■ **ASSIGNMENT**
Search the records for the string "padlock", then copy each line that has it.

■ **THE DATA**
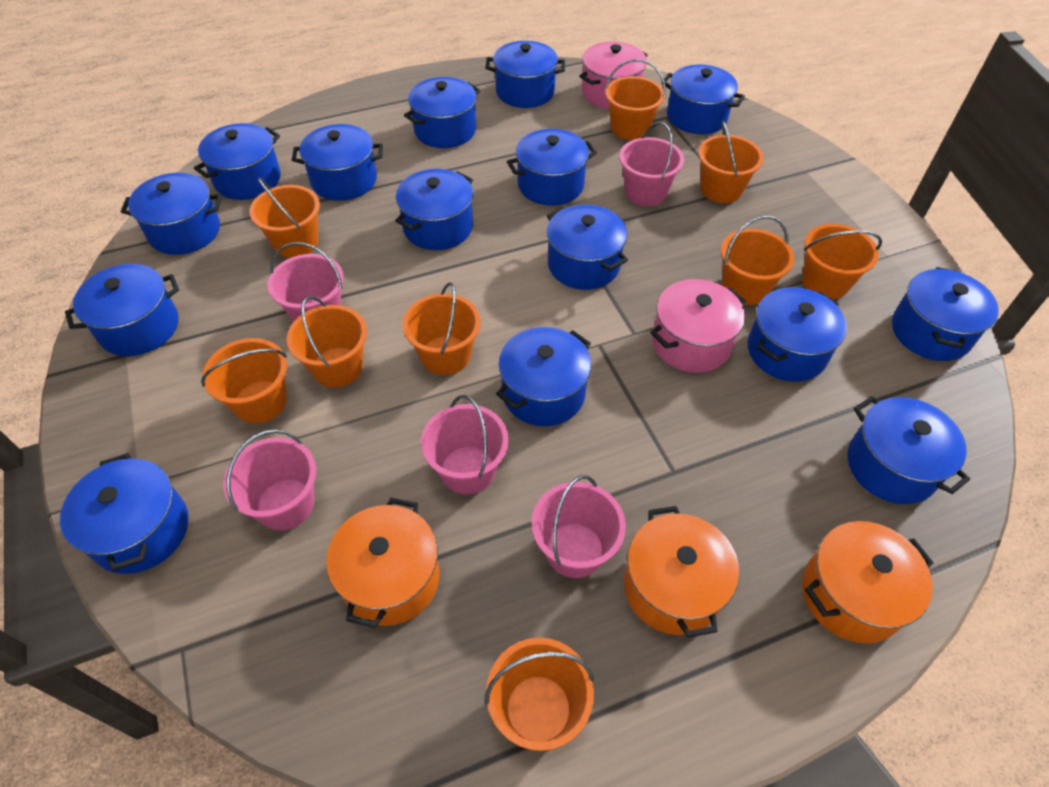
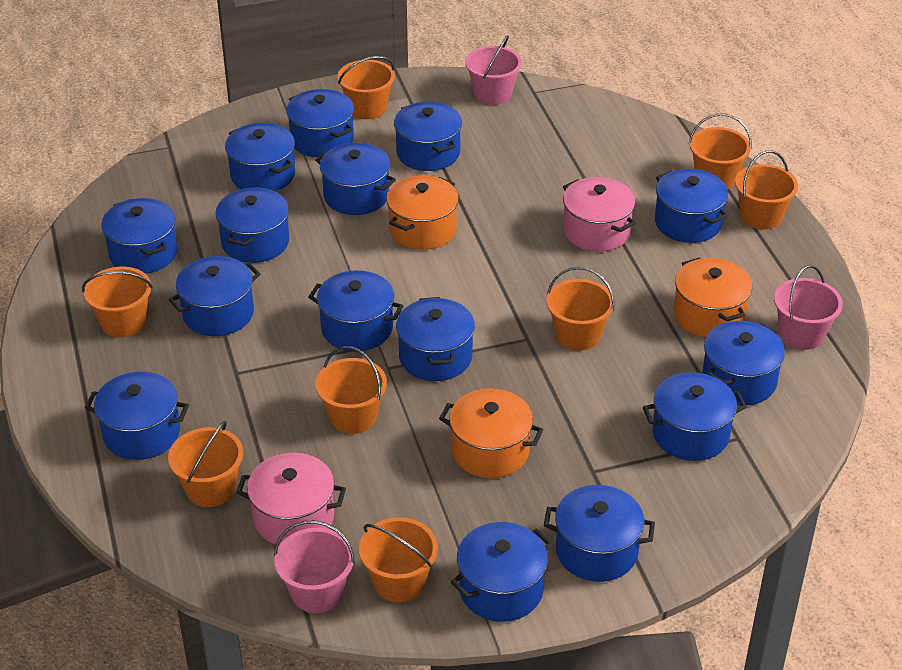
orange bucket: 9 -> 8
pink bucket: 5 -> 3

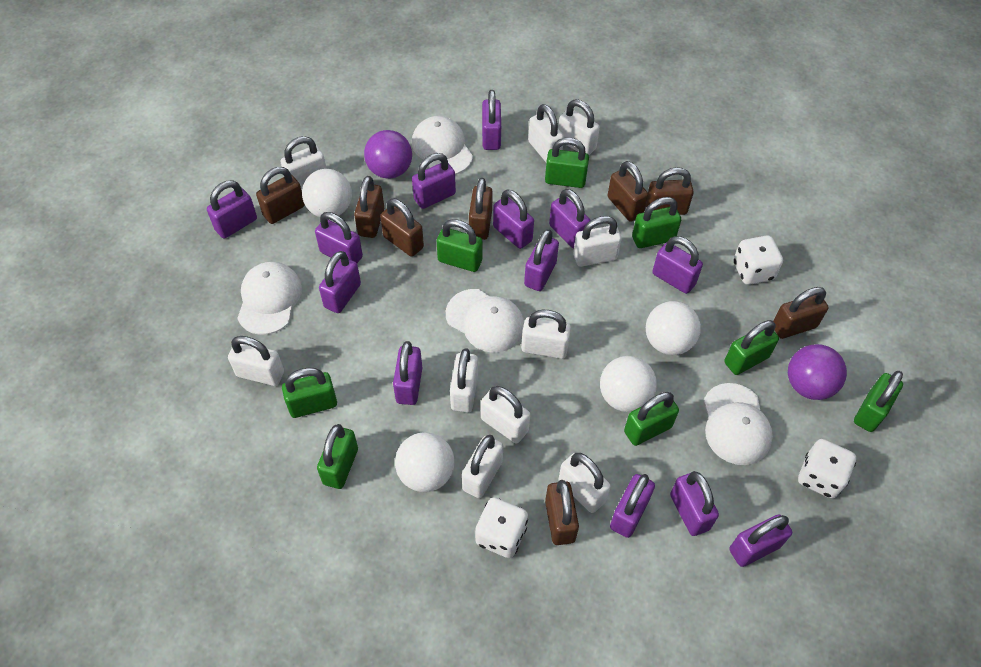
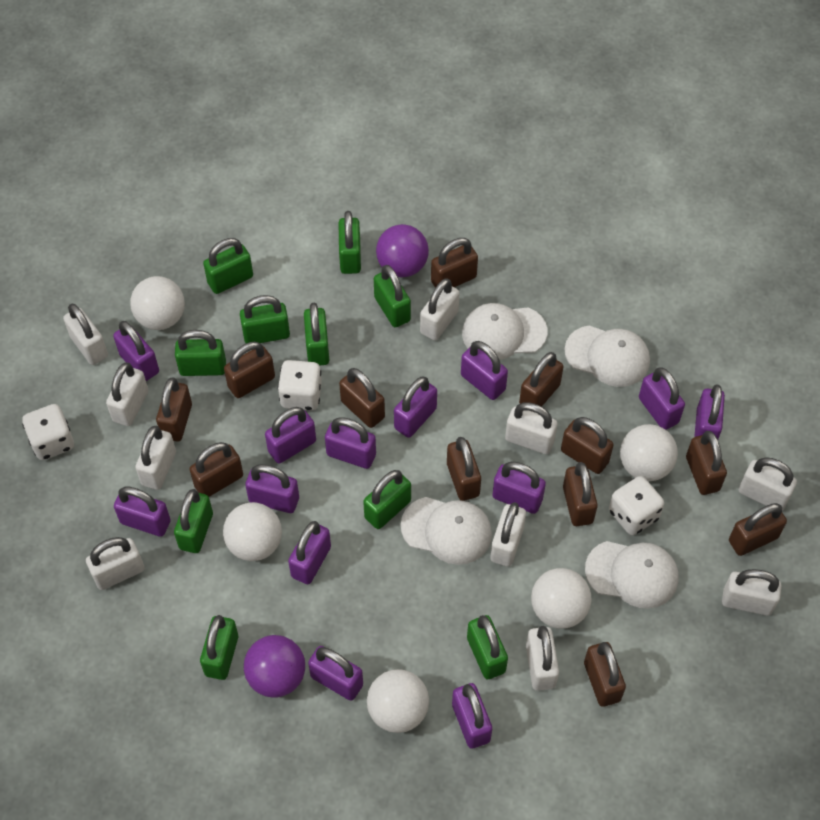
brown padlock: 8 -> 12
green padlock: 8 -> 10
white ball: 4 -> 5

■ **RESPONSE TO THE TASK**
brown padlock: 8 -> 12
green padlock: 8 -> 10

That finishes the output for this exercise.